- EXERCISE BRIEF -
Among the entries that follow, find every line with the word "butelka" and list it.

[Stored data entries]
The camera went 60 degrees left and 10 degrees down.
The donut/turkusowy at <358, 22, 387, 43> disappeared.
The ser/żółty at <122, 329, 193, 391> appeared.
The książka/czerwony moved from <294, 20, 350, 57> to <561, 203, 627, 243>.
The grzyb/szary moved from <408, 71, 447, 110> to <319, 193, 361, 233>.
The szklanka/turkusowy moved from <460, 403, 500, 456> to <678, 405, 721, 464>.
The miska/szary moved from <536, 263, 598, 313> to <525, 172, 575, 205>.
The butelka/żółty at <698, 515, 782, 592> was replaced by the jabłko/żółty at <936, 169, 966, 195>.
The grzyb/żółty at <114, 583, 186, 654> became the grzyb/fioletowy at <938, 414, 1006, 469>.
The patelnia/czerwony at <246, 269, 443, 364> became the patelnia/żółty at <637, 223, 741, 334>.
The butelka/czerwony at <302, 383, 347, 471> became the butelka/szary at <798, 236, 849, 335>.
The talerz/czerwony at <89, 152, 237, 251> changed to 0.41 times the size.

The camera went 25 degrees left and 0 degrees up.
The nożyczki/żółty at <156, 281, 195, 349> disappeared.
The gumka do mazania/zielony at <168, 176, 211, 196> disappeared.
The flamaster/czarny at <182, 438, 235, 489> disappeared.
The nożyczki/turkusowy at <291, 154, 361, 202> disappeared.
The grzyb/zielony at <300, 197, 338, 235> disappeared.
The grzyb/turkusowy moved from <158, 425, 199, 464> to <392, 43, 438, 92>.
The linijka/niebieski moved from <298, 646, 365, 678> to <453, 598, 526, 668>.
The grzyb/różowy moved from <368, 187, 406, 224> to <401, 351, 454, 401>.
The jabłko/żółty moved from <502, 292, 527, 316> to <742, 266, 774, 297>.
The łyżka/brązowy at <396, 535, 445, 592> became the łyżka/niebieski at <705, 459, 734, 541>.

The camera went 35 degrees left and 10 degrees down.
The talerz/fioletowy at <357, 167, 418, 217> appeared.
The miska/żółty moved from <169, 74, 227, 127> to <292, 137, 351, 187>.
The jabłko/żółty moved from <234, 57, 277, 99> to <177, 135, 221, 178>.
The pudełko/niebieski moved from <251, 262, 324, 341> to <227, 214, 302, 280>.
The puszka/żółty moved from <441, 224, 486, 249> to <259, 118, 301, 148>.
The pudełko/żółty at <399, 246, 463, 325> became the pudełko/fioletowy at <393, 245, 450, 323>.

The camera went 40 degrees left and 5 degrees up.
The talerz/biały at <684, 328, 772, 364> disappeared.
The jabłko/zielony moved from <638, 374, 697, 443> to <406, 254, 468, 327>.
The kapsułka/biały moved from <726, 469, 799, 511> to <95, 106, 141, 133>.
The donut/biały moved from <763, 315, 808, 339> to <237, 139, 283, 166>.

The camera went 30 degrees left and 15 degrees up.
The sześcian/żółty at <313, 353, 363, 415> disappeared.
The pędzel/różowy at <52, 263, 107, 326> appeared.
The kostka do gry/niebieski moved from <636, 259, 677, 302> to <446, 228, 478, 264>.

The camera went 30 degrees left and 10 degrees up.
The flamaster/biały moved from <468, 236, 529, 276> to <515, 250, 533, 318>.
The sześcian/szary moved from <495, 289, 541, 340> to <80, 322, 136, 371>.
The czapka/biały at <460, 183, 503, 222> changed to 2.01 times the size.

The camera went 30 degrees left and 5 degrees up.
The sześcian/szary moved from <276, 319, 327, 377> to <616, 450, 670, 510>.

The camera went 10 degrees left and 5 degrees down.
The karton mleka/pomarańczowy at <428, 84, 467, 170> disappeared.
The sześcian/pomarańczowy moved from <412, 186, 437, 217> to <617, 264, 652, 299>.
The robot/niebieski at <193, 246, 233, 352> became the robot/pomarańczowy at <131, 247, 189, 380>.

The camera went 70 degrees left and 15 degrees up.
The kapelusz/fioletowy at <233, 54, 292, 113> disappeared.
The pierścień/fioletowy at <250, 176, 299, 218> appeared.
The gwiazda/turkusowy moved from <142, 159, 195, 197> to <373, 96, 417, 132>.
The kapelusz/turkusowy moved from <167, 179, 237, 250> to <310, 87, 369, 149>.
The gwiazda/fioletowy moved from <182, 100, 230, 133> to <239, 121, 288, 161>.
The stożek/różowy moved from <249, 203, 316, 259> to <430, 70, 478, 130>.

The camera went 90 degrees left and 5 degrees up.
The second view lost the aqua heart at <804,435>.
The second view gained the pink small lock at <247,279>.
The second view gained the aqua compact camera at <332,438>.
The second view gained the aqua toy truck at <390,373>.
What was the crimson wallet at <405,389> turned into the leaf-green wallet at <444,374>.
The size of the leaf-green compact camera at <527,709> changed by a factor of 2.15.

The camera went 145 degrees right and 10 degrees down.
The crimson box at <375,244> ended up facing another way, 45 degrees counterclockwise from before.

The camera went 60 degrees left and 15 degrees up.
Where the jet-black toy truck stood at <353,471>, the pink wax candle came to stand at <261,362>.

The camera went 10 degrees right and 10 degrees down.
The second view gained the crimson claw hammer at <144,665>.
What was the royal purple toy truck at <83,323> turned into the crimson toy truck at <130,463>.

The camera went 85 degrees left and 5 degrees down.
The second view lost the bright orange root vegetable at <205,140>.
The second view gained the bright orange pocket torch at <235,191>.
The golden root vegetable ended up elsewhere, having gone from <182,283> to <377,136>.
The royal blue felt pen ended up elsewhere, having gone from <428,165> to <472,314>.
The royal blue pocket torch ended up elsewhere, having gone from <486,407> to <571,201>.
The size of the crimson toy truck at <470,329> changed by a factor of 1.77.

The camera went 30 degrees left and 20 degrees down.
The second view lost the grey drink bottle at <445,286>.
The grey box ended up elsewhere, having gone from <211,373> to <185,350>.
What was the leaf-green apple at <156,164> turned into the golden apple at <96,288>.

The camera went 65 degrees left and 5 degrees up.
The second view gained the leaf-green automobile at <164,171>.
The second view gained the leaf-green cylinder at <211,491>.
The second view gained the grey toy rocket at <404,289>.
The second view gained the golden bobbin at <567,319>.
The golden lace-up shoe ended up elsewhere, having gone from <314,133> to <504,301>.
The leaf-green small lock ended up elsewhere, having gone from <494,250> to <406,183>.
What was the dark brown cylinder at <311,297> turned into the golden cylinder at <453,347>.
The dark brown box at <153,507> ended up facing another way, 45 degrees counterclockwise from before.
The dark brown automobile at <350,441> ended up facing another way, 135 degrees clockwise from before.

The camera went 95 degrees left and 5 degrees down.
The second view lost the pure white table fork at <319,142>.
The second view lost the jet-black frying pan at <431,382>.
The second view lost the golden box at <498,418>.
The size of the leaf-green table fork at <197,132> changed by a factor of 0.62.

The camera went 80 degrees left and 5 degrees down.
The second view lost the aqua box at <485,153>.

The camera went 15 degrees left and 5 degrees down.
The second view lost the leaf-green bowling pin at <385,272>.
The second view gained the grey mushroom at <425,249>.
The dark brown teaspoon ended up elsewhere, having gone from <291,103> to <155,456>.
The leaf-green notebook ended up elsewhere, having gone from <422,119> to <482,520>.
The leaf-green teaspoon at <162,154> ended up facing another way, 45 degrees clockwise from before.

- OUTPUT FOR THIS TASK -
The butelka/żółty at <698, 515, 782, 592> was replaced by the jabłko/żółty at <936, 169, 966, 195>.
The butelka/czerwony at <302, 383, 347, 471> became the butelka/szary at <798, 236, 849, 335>.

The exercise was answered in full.